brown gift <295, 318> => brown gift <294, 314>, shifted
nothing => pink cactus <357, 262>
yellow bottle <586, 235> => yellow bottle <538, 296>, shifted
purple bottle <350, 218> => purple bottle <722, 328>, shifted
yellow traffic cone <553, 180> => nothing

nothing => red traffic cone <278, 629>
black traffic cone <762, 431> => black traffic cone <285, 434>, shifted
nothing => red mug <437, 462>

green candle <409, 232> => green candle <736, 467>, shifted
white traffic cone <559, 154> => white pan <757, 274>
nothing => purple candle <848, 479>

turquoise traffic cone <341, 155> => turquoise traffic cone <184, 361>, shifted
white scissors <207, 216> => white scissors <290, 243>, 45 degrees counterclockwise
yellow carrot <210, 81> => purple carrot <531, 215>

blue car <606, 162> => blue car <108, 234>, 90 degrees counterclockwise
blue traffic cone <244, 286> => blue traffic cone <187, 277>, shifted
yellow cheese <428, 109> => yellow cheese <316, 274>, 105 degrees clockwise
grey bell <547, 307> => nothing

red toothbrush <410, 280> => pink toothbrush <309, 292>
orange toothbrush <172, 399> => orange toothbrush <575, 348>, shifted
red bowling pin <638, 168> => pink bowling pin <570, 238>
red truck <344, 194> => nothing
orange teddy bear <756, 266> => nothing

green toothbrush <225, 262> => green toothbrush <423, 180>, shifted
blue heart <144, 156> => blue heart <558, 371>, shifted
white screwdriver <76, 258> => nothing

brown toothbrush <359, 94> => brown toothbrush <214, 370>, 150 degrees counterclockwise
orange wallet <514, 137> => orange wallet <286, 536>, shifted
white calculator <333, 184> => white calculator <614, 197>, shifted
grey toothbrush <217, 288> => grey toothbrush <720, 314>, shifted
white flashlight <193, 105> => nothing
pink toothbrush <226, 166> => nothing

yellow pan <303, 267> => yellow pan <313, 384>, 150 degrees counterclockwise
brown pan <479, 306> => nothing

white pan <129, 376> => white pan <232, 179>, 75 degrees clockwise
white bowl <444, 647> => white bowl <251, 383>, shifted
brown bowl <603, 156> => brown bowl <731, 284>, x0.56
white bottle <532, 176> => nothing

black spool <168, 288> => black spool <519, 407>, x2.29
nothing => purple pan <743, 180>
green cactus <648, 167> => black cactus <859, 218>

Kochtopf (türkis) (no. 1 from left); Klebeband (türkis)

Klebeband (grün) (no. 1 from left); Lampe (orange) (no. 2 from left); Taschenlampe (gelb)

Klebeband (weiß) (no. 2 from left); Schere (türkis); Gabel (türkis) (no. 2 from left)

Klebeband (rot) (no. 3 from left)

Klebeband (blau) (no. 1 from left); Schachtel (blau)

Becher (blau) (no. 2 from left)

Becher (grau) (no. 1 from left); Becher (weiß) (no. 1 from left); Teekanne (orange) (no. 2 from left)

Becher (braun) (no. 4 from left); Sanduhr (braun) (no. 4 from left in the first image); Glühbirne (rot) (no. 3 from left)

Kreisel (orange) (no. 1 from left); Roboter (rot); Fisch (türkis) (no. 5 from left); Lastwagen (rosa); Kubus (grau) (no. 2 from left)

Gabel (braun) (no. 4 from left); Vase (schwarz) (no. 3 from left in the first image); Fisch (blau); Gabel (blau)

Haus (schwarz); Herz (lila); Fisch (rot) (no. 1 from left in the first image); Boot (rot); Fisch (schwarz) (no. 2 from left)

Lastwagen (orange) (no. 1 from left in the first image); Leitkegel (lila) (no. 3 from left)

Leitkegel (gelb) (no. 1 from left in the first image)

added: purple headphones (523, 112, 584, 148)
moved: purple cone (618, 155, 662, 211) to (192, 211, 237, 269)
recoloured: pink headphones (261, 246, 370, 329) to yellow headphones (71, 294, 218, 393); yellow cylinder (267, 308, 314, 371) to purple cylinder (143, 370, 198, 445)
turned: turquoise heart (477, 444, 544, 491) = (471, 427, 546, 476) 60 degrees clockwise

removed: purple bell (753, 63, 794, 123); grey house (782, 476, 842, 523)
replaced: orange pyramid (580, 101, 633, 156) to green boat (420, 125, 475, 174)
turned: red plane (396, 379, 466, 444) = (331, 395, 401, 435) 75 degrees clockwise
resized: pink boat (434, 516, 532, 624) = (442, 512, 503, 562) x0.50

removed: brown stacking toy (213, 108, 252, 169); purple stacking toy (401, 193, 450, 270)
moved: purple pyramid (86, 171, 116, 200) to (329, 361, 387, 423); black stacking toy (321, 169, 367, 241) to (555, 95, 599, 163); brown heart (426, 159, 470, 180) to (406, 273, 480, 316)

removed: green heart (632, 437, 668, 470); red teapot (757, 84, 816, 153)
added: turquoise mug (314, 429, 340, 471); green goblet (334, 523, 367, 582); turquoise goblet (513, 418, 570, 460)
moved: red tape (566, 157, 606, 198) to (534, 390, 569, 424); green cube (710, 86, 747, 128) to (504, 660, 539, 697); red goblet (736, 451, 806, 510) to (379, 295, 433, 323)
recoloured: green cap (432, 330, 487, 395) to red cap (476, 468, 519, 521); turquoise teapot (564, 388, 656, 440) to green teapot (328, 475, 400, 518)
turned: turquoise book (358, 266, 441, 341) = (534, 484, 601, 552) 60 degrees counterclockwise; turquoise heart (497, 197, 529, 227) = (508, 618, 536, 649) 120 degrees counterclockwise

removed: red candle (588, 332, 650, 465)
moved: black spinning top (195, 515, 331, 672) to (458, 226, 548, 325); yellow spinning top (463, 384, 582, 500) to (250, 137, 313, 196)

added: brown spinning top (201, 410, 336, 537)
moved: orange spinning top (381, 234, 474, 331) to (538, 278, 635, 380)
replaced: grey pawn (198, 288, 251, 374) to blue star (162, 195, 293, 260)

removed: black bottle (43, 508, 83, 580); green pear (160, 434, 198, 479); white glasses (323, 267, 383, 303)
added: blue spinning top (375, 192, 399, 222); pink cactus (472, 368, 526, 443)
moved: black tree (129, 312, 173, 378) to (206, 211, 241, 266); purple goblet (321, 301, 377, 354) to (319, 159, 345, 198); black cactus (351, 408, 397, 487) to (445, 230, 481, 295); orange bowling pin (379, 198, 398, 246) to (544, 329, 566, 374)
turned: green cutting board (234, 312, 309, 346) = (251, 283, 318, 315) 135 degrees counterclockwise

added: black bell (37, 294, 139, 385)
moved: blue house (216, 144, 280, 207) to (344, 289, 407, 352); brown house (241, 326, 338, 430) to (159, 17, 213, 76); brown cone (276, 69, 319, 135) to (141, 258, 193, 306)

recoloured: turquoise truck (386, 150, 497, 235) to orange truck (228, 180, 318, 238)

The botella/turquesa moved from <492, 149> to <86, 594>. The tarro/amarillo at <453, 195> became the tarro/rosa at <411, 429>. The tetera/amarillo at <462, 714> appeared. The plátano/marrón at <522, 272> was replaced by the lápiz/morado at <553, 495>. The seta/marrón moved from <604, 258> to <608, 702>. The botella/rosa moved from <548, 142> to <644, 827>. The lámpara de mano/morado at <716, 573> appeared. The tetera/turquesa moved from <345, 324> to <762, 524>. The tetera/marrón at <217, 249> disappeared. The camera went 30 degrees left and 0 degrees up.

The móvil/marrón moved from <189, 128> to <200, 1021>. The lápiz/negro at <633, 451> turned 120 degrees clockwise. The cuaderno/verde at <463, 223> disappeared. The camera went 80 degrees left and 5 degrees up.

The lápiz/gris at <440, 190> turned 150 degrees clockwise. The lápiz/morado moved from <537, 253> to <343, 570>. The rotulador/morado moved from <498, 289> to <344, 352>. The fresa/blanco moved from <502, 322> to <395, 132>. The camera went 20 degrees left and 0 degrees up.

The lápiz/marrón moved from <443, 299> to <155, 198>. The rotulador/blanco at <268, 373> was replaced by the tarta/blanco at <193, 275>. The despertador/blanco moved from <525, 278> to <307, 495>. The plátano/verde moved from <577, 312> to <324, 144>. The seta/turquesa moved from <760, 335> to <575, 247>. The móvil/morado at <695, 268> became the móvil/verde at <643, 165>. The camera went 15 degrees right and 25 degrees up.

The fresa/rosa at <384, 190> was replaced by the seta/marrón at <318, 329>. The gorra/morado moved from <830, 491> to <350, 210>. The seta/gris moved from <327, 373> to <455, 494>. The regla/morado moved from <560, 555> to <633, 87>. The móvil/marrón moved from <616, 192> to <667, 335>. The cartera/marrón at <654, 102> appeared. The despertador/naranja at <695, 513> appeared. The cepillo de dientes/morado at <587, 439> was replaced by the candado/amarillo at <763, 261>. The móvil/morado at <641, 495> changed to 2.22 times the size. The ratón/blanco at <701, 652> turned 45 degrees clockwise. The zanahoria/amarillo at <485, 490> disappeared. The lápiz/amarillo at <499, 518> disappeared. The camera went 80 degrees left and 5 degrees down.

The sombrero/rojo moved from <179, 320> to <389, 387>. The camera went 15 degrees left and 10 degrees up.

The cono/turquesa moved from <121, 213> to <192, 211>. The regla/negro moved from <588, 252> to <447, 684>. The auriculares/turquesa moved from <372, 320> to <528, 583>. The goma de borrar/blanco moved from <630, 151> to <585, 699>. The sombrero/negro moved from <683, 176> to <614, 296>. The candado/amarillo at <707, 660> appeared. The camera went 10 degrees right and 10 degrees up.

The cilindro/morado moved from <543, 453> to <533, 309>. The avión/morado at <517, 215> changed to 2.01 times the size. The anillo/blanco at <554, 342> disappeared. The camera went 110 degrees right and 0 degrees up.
......
**PROBLEM STATEMENT**
Up to and including the line with "purple bottle <350, 218>", print every line of the material above, starting from its first line, exactly.

**RESULT FOR THIS TASK**
brown gift <295, 318> => brown gift <294, 314>, shifted
nothing => pink cactus <357, 262>
yellow bottle <586, 235> => yellow bottle <538, 296>, shifted
purple bottle <350, 218> => purple bottle <722, 328>, shifted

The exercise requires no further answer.